▶ TASK TO CARRY OUT: The task calls for each line of the records below in which the word "gone" appears.

▶ INPUT DATA:
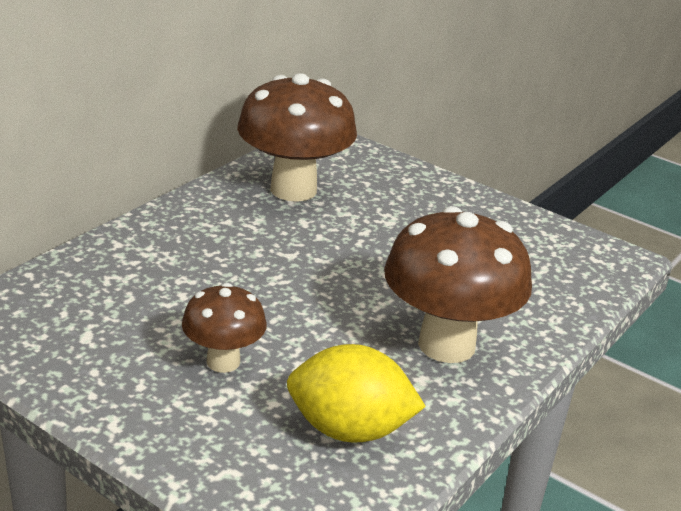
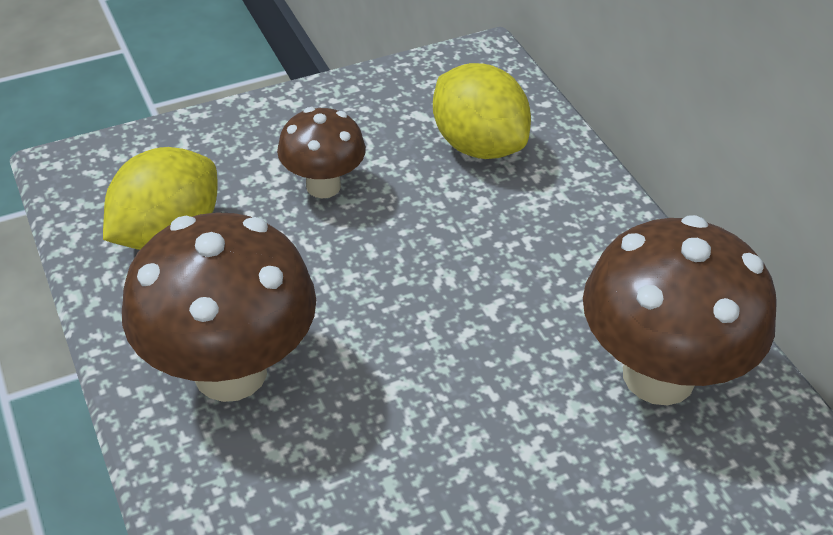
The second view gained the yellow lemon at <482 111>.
---
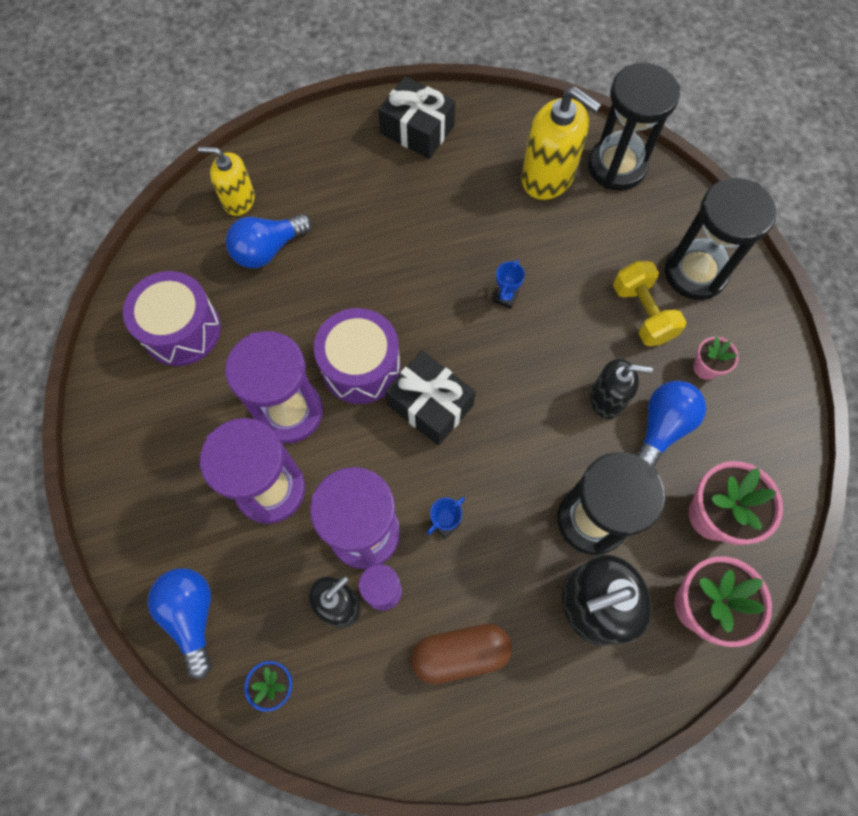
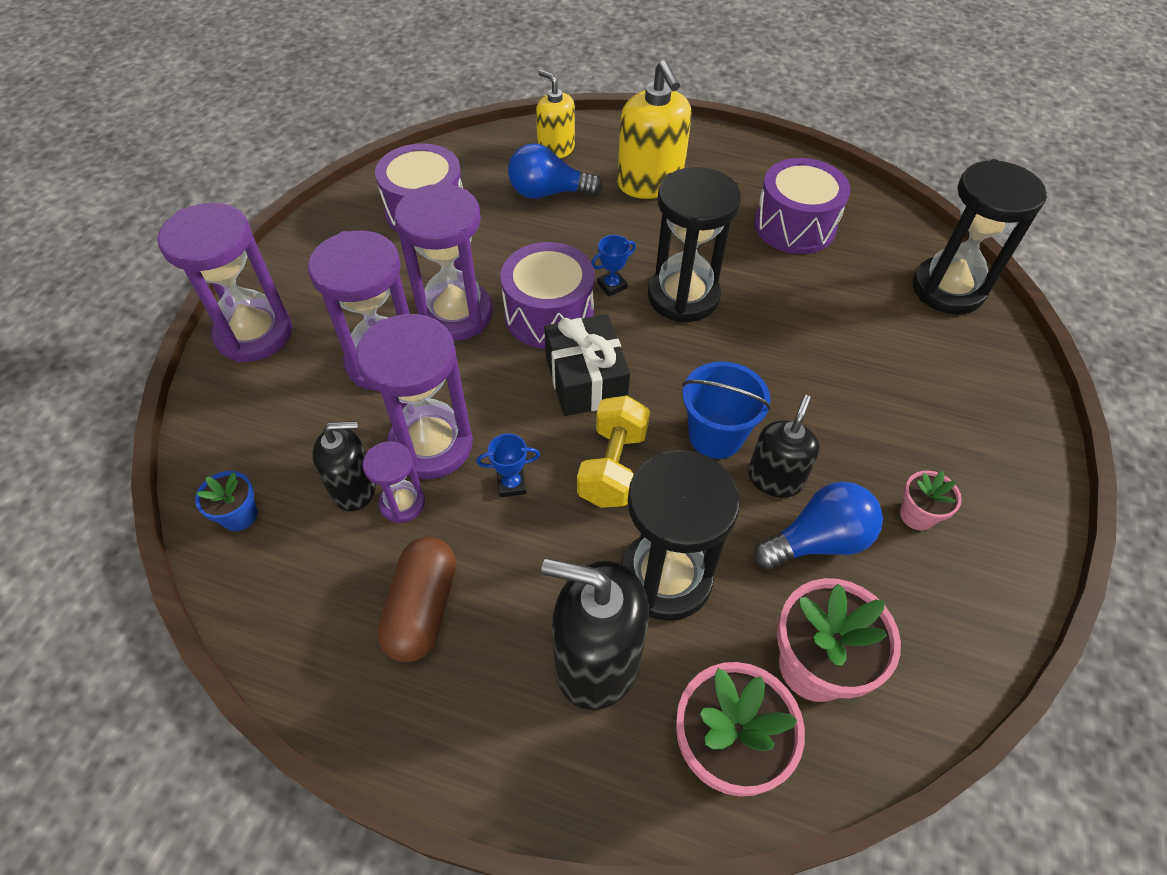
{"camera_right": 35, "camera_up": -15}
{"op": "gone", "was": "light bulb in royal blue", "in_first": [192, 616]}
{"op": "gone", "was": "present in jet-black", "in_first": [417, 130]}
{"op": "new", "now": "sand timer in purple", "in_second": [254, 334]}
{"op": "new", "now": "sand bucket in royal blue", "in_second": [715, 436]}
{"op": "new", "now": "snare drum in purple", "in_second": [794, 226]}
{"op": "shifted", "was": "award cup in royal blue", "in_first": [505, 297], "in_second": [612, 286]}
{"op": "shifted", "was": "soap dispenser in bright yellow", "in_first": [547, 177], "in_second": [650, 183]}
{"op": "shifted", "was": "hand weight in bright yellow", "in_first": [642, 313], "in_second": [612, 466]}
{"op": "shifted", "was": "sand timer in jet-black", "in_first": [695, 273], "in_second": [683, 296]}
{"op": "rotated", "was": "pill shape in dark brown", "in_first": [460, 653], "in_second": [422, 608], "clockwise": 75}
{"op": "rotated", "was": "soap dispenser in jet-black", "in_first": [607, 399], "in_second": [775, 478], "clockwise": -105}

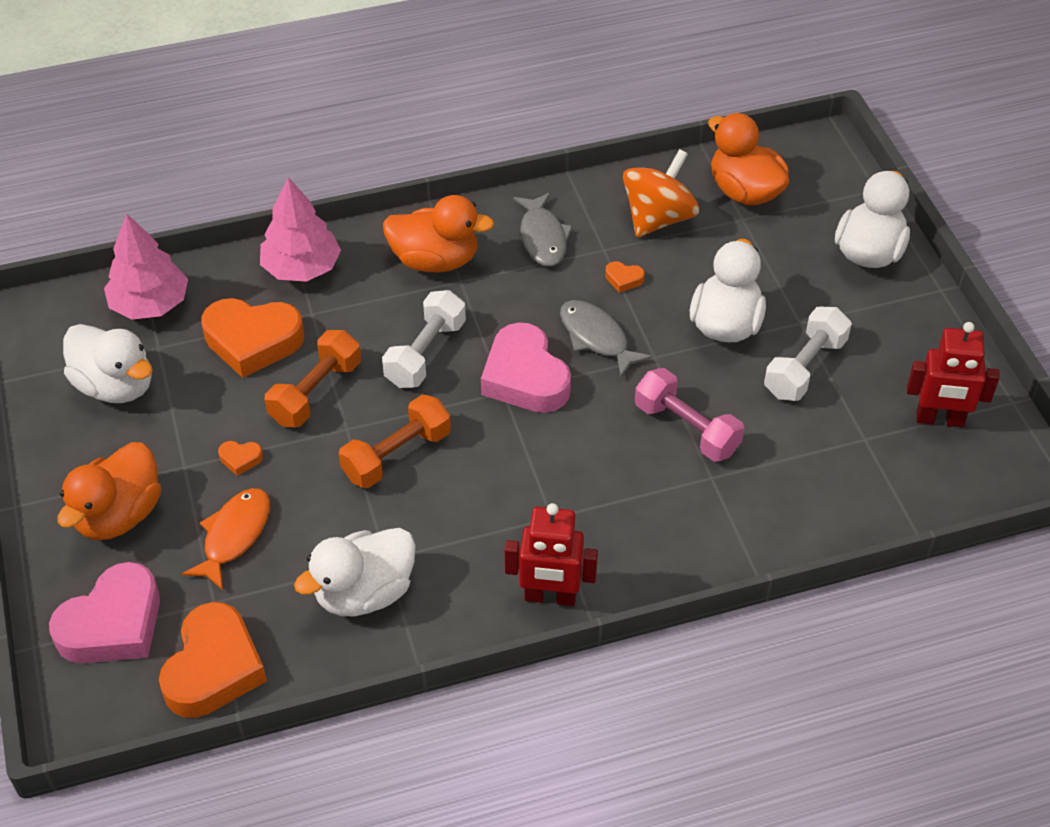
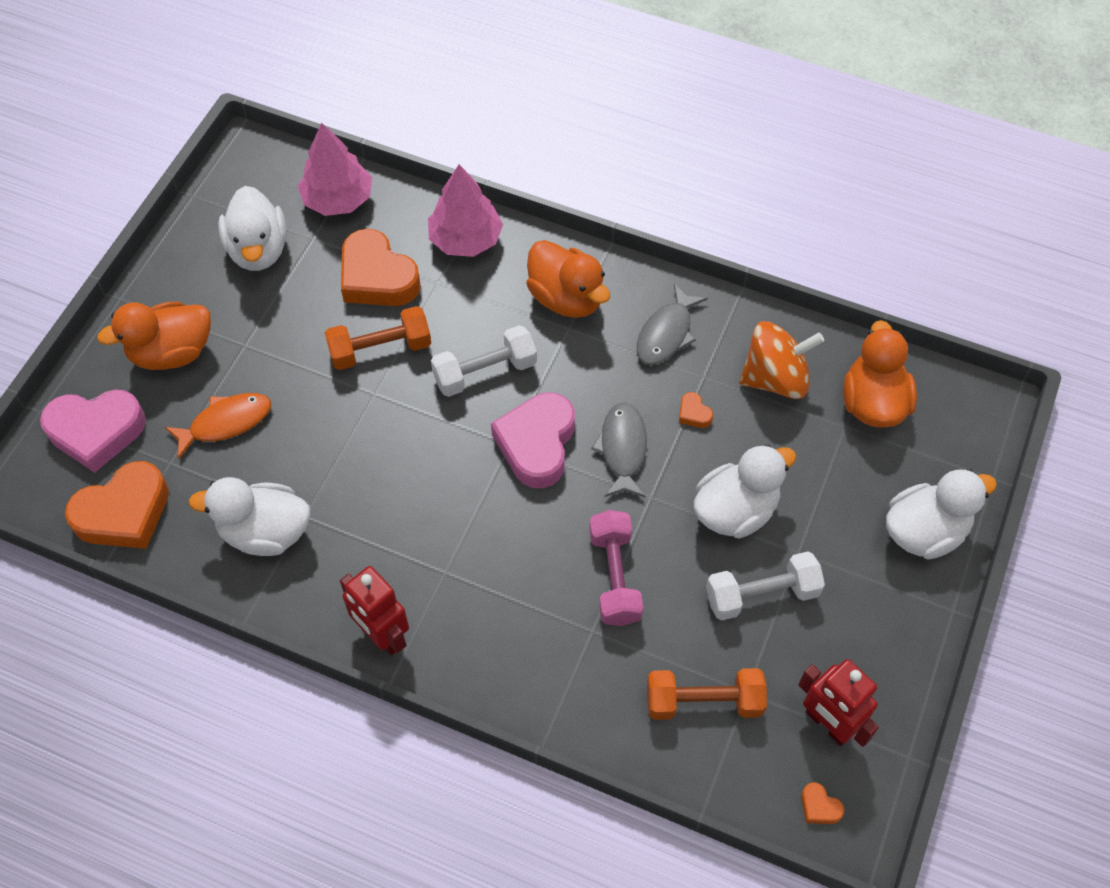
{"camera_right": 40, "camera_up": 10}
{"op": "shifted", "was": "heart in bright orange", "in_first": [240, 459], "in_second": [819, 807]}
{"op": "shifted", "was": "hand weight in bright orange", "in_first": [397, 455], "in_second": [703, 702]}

▶ SOLUTION BELOW:
{"op": "gone", "was": "light bulb in royal blue", "in_first": [192, 616]}
{"op": "gone", "was": "present in jet-black", "in_first": [417, 130]}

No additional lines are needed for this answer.